**EXERCISE OBJECTIVE:** Retype all entries exactly, skipping pictures.

**Object matching data:**
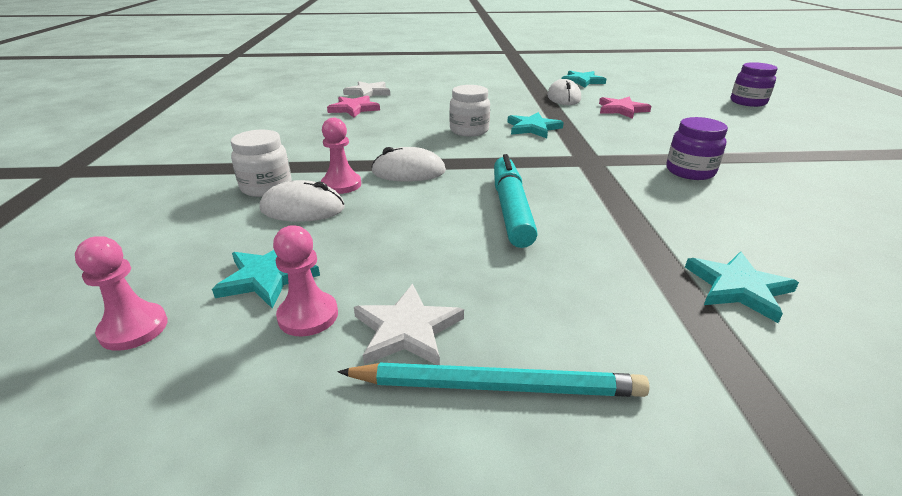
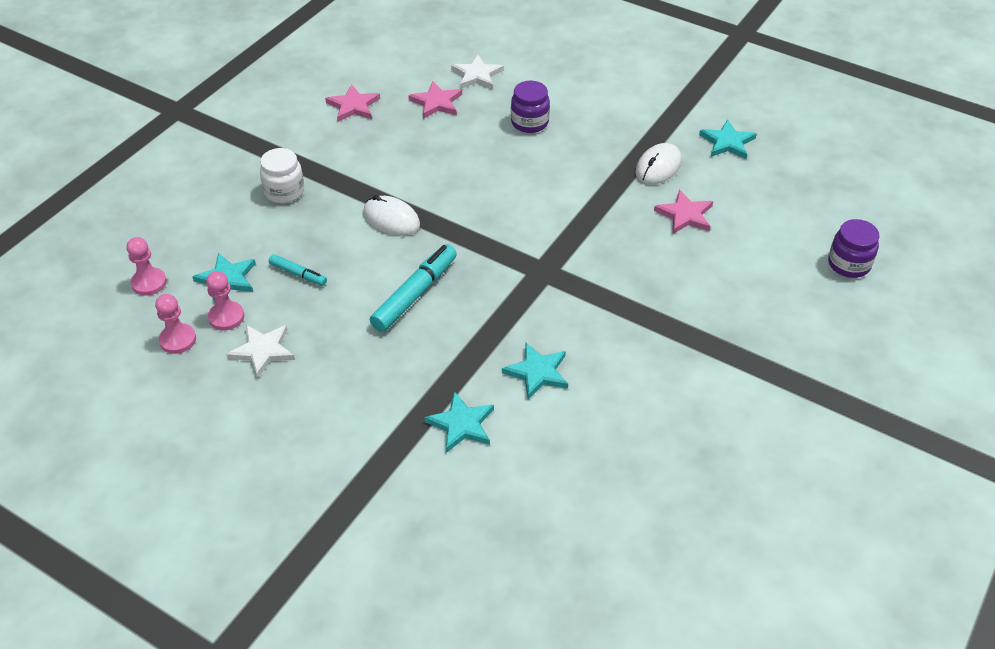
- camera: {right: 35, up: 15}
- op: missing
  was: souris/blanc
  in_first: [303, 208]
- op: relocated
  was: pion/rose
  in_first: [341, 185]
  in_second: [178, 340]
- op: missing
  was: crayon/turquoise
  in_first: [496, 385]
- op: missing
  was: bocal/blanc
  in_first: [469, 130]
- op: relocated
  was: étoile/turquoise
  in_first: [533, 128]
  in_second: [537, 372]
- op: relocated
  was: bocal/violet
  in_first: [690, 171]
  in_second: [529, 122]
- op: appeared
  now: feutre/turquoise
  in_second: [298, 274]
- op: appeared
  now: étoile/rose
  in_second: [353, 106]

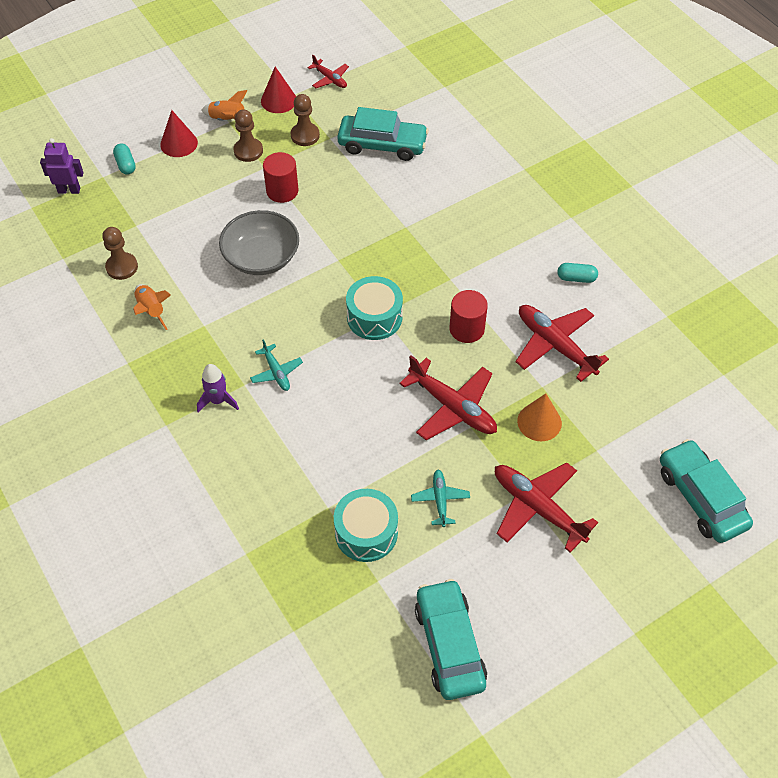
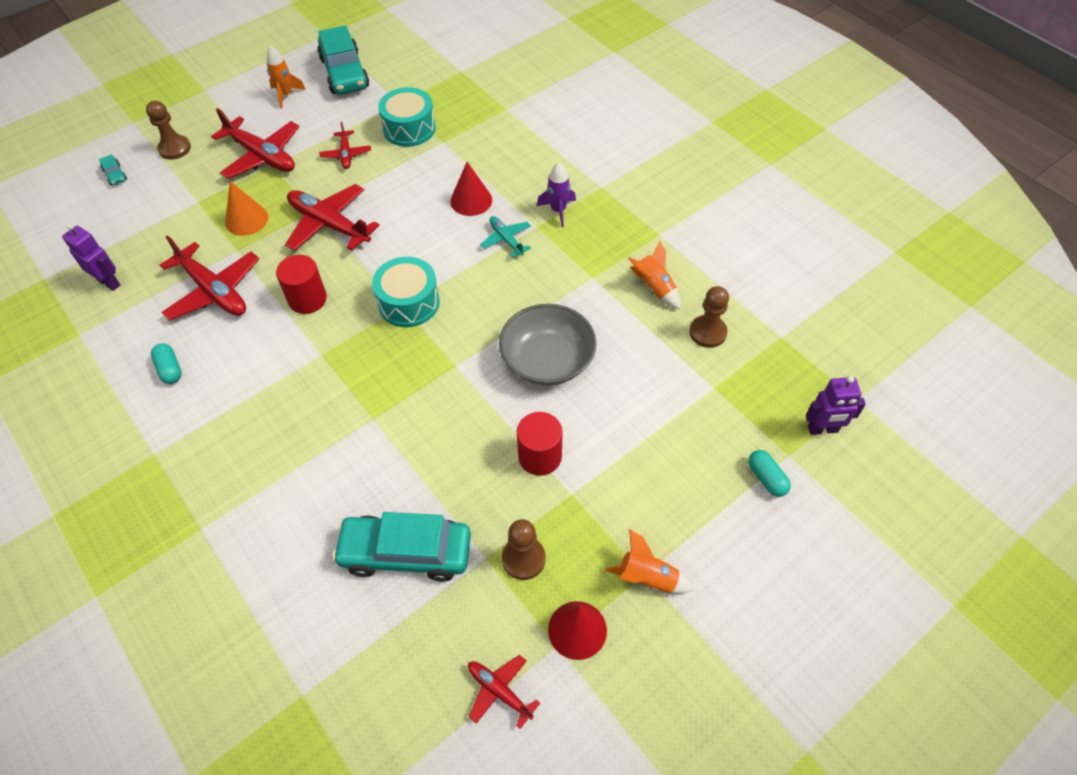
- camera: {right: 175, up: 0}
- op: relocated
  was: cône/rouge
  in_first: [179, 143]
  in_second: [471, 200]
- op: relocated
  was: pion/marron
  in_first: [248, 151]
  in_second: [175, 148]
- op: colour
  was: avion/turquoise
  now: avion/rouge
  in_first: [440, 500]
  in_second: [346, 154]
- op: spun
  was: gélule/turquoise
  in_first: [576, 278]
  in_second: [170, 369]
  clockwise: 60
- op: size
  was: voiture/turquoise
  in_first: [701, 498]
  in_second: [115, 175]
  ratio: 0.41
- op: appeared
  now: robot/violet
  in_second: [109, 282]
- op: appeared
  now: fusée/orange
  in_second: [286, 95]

**FINAL ANSWER:**
- camera: {right: 35, up: 15}
- op: missing
  was: souris/blanc
  in_first: [303, 208]
- op: relocated
  was: pion/rose
  in_first: [341, 185]
  in_second: [178, 340]
- op: missing
  was: crayon/turquoise
  in_first: [496, 385]
- op: missing
  was: bocal/blanc
  in_first: [469, 130]
- op: relocated
  was: étoile/turquoise
  in_first: [533, 128]
  in_second: [537, 372]
- op: relocated
  was: bocal/violet
  in_first: [690, 171]
  in_second: [529, 122]
- op: appeared
  now: feutre/turquoise
  in_second: [298, 274]
- op: appeared
  now: étoile/rose
  in_second: [353, 106]

- camera: {right: 175, up: 0}
- op: relocated
  was: cône/rouge
  in_first: [179, 143]
  in_second: [471, 200]
- op: relocated
  was: pion/marron
  in_first: [248, 151]
  in_second: [175, 148]
- op: colour
  was: avion/turquoise
  now: avion/rouge
  in_first: [440, 500]
  in_second: [346, 154]
- op: spun
  was: gélule/turquoise
  in_first: [576, 278]
  in_second: [170, 369]
  clockwise: 60
- op: size
  was: voiture/turquoise
  in_first: [701, 498]
  in_second: [115, 175]
  ratio: 0.41
- op: appeared
  now: robot/violet
  in_second: [109, 282]
- op: appeared
  now: fusée/orange
  in_second: [286, 95]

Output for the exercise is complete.